Your instructions: Look for "RELAY" in each line of the records, and copy the lines that have it.

Extracted data:
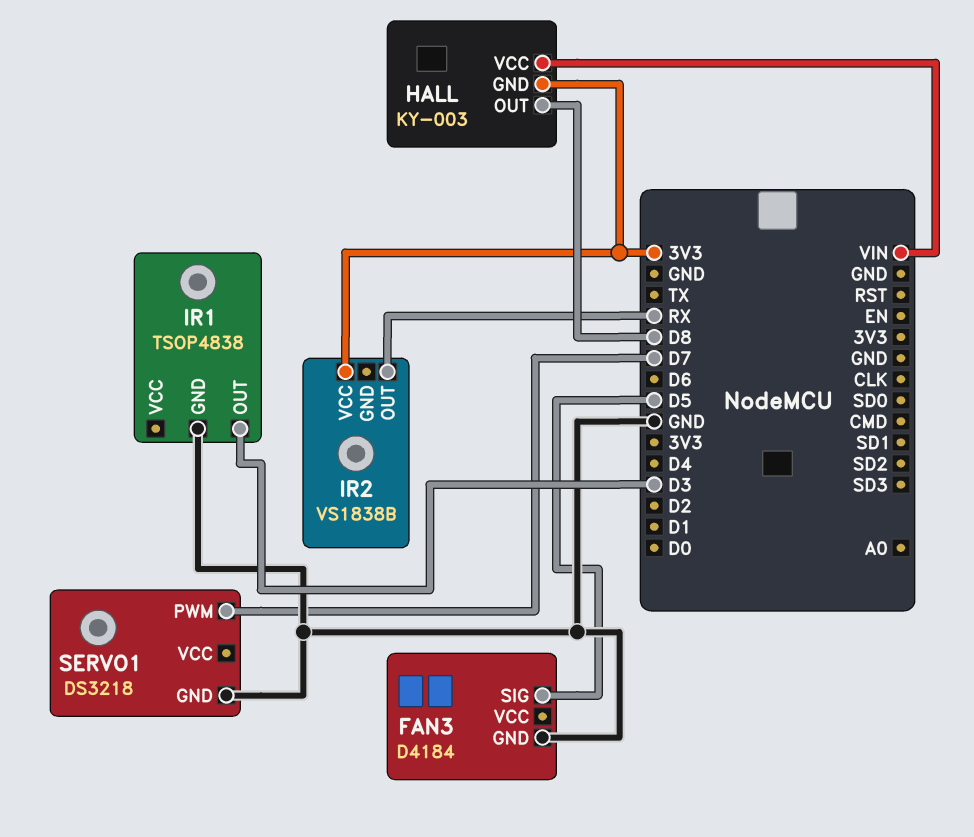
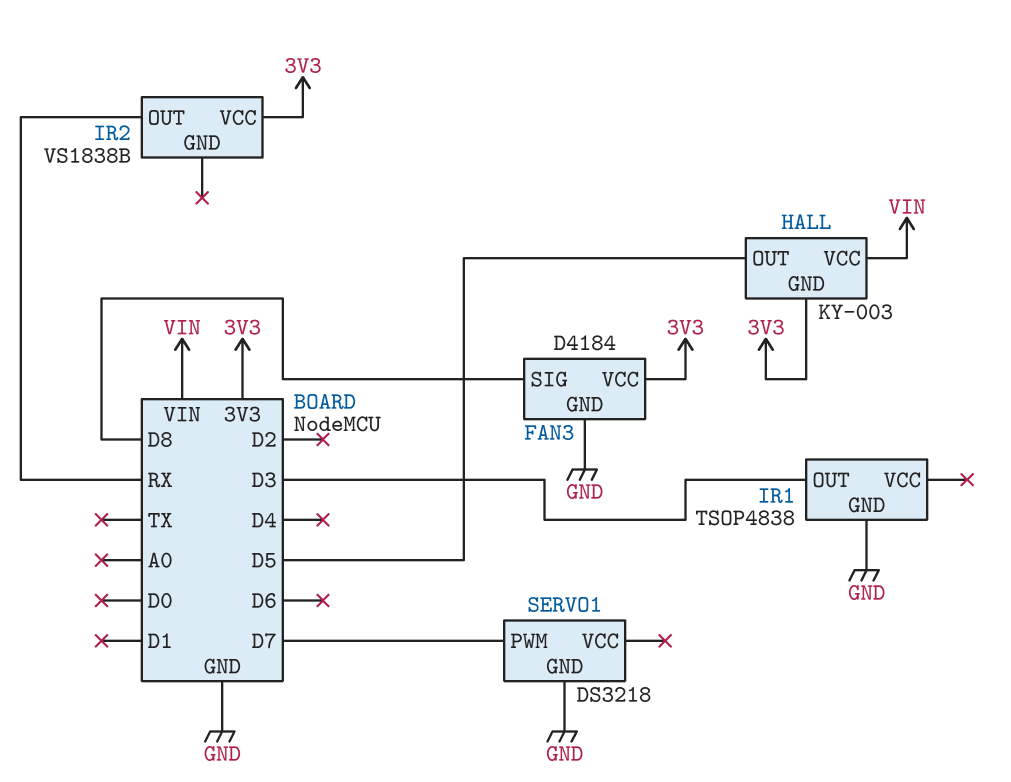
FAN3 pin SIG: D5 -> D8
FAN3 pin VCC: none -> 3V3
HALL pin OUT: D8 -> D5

...

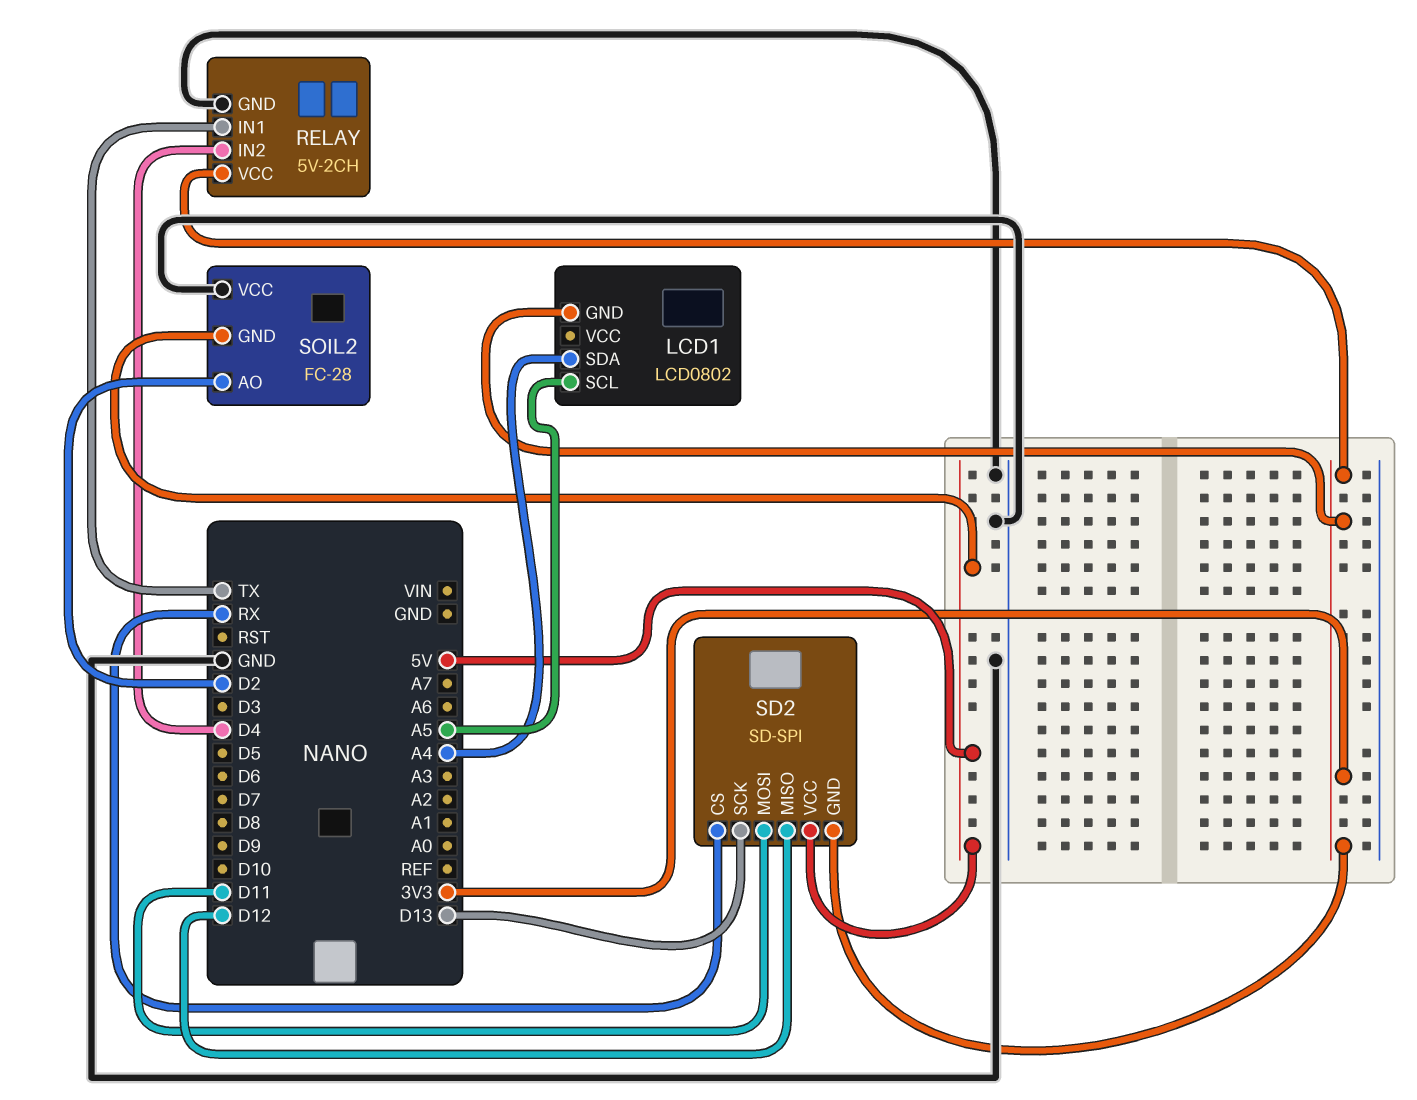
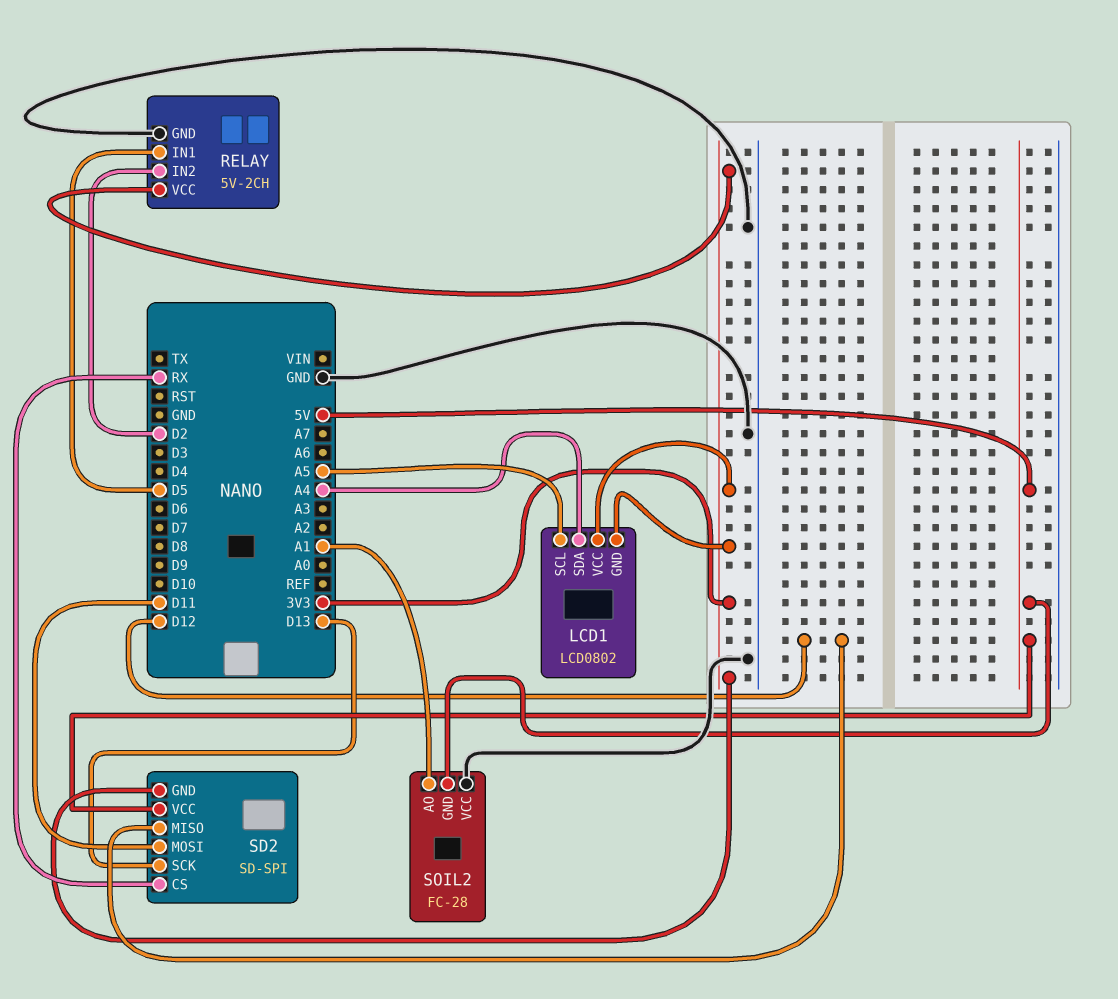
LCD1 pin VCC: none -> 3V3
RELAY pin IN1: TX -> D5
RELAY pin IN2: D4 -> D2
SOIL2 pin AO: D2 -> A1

Output:
RELAY pin IN1: TX -> D5
RELAY pin IN2: D4 -> D2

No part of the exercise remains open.